Work item:
Retype every entry word for word. Omit the pictures.

Available data:
--- START ---

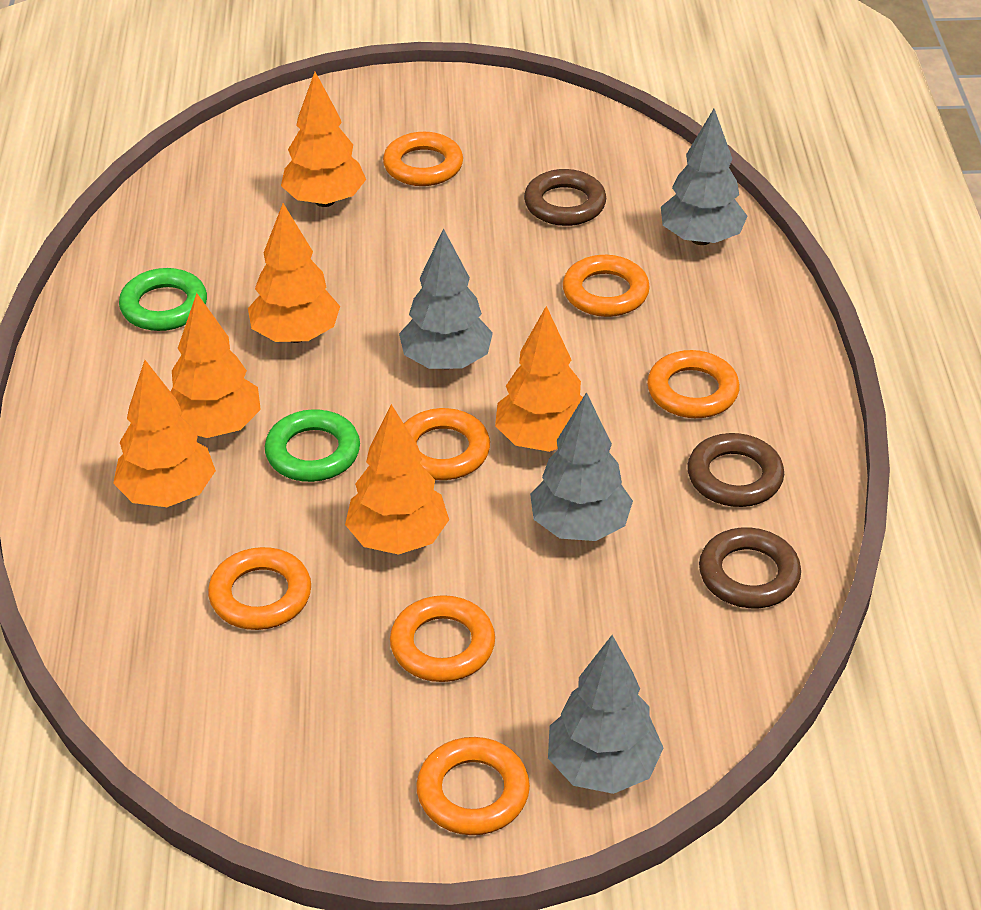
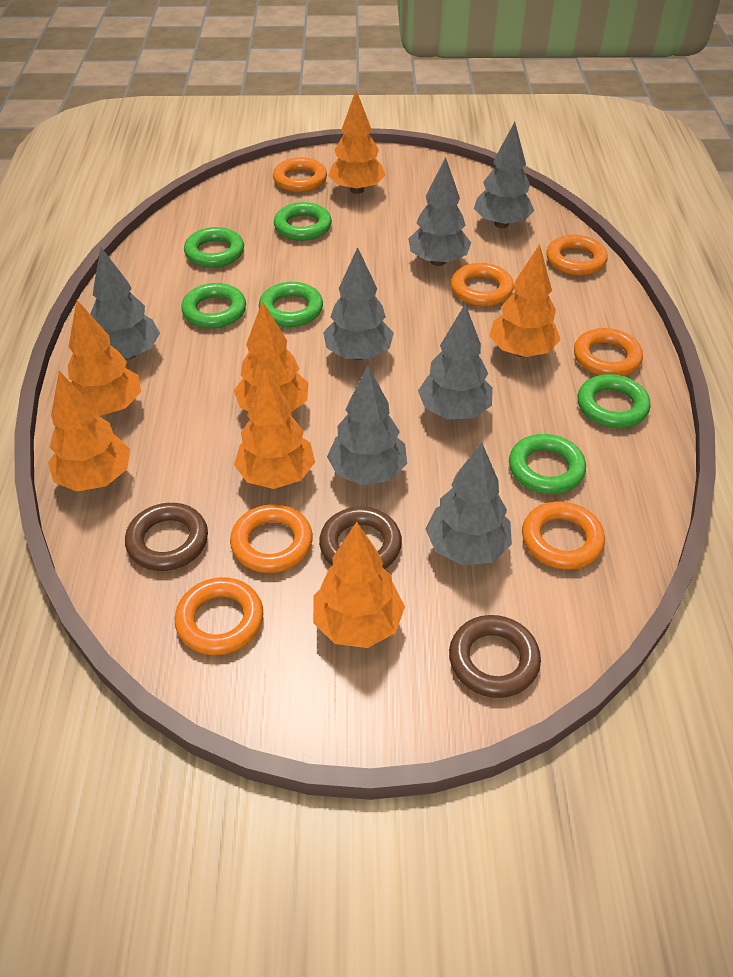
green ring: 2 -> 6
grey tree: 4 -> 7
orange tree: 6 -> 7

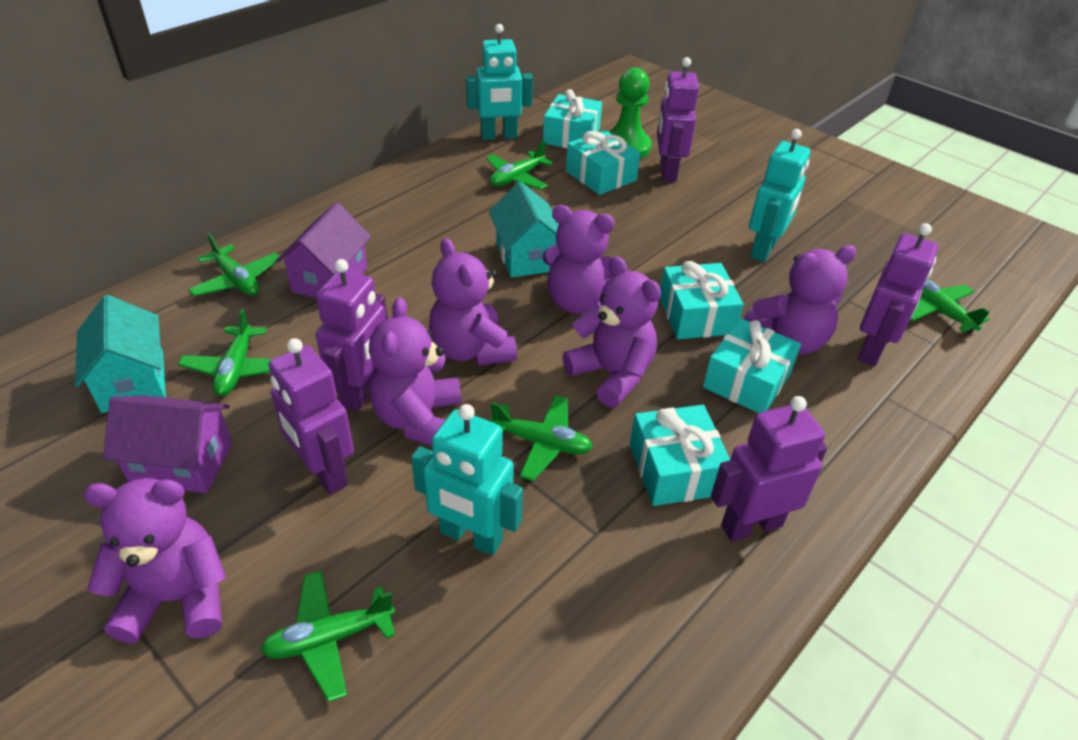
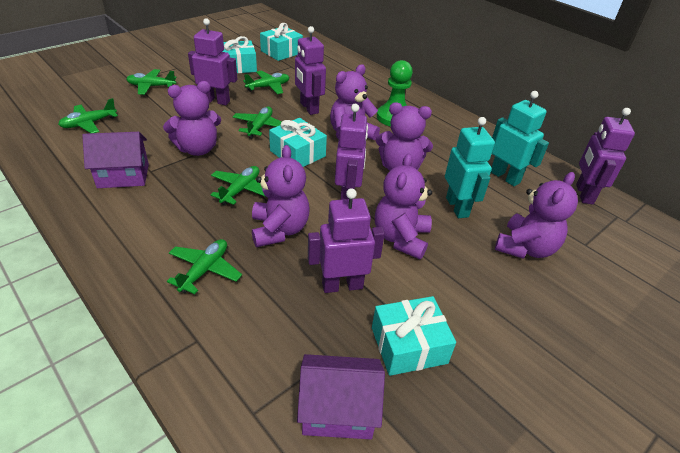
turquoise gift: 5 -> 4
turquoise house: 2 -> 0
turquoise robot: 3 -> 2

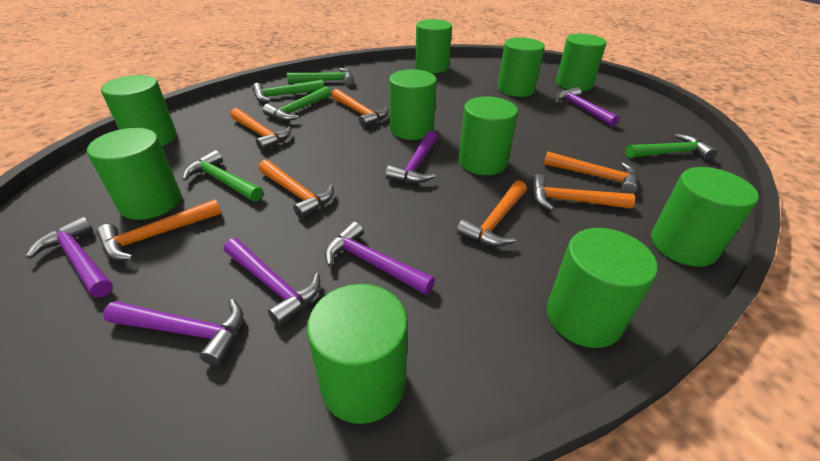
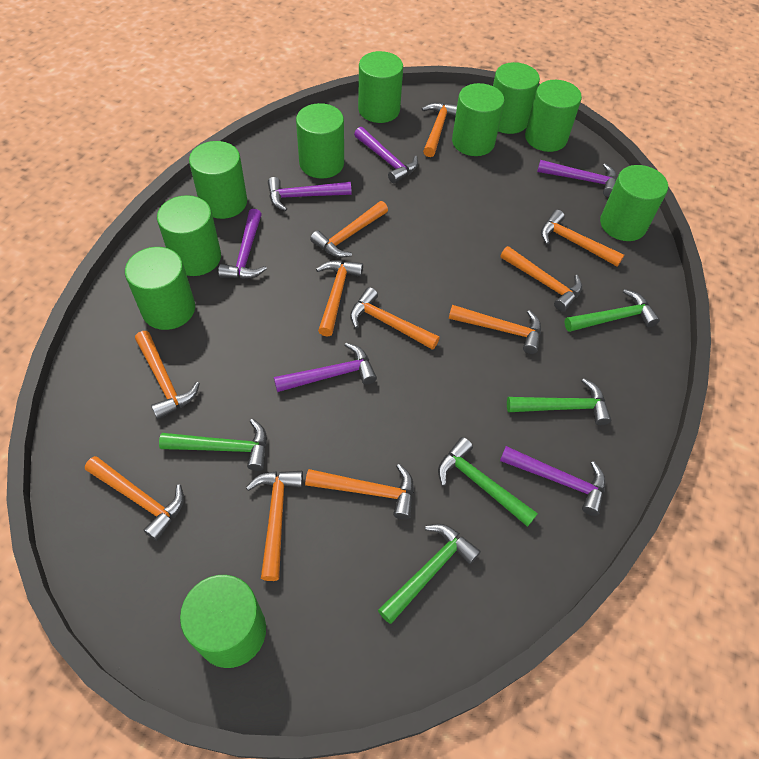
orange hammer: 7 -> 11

--- END ---

Solution to this exercise:
green ring: 2 -> 6
grey tree: 4 -> 7
orange tree: 6 -> 7

turquoise gift: 5 -> 4
turquoise house: 2 -> 0
turquoise robot: 3 -> 2

orange hammer: 7 -> 11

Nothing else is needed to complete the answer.